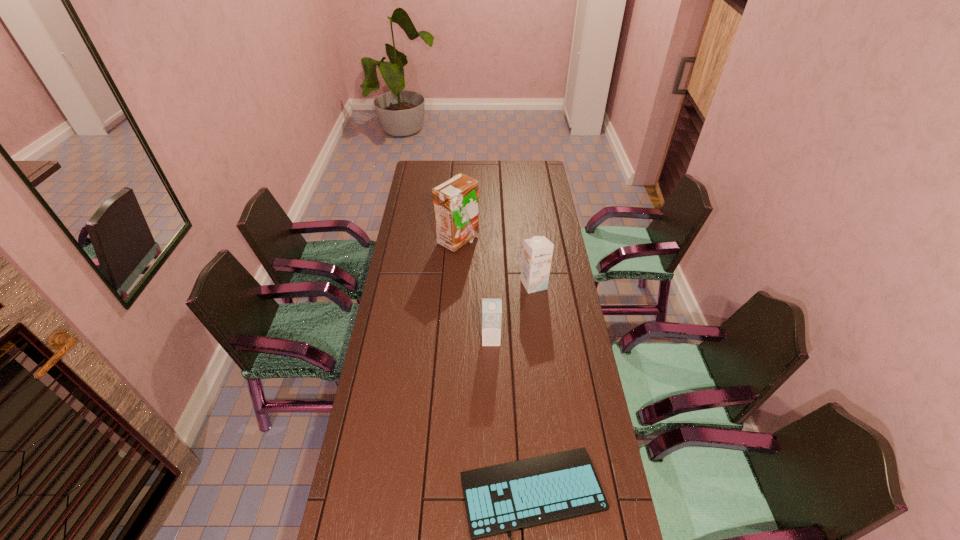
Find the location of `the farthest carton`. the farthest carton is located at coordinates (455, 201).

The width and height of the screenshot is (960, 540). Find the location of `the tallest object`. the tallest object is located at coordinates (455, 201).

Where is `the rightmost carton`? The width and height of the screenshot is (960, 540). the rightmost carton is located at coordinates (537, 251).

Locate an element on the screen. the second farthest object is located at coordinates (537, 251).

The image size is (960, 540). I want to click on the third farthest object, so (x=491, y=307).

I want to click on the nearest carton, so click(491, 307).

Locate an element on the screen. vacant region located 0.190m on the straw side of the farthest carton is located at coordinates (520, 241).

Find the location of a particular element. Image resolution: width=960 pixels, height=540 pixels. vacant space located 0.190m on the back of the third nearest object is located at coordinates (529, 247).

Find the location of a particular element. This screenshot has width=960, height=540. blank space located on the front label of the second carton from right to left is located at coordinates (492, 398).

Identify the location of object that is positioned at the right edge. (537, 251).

──────────

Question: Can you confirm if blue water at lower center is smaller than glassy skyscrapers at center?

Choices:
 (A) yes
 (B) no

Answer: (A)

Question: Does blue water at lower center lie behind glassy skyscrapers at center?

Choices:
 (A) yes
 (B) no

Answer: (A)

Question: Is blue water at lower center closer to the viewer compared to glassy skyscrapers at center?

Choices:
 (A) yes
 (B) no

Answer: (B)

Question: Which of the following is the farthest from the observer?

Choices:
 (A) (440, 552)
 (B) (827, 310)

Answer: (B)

──────────

**À FAIRE:** Transformez en tableau Markdown tout ce qui va de la ligne contenant « Find the location of a particular element. Image » jusqu'à la ligne contenant « Identify the location », sans les lignes vides. Utilisez deux colonnes : N° pour le numéro de rang et Ligne pour le texte.

**RÉPONSE RÉDIGÉE:**
| N° | Ligne |
|---|---|
| 1 | Find the location of a particular element. Image resolution: width=960 pixels, height=540 pixels. vacant space located 0.190m on the back of the third nearest object is located at coordinates (529, 247). |
| 2 | Find the location of a particular element. This screenshot has width=960, height=540. blank space located on the front label of the second carton from right to left is located at coordinates (492, 398). |
| 3 | Identify the location of object that is positioned at the right edge. (537, 251). |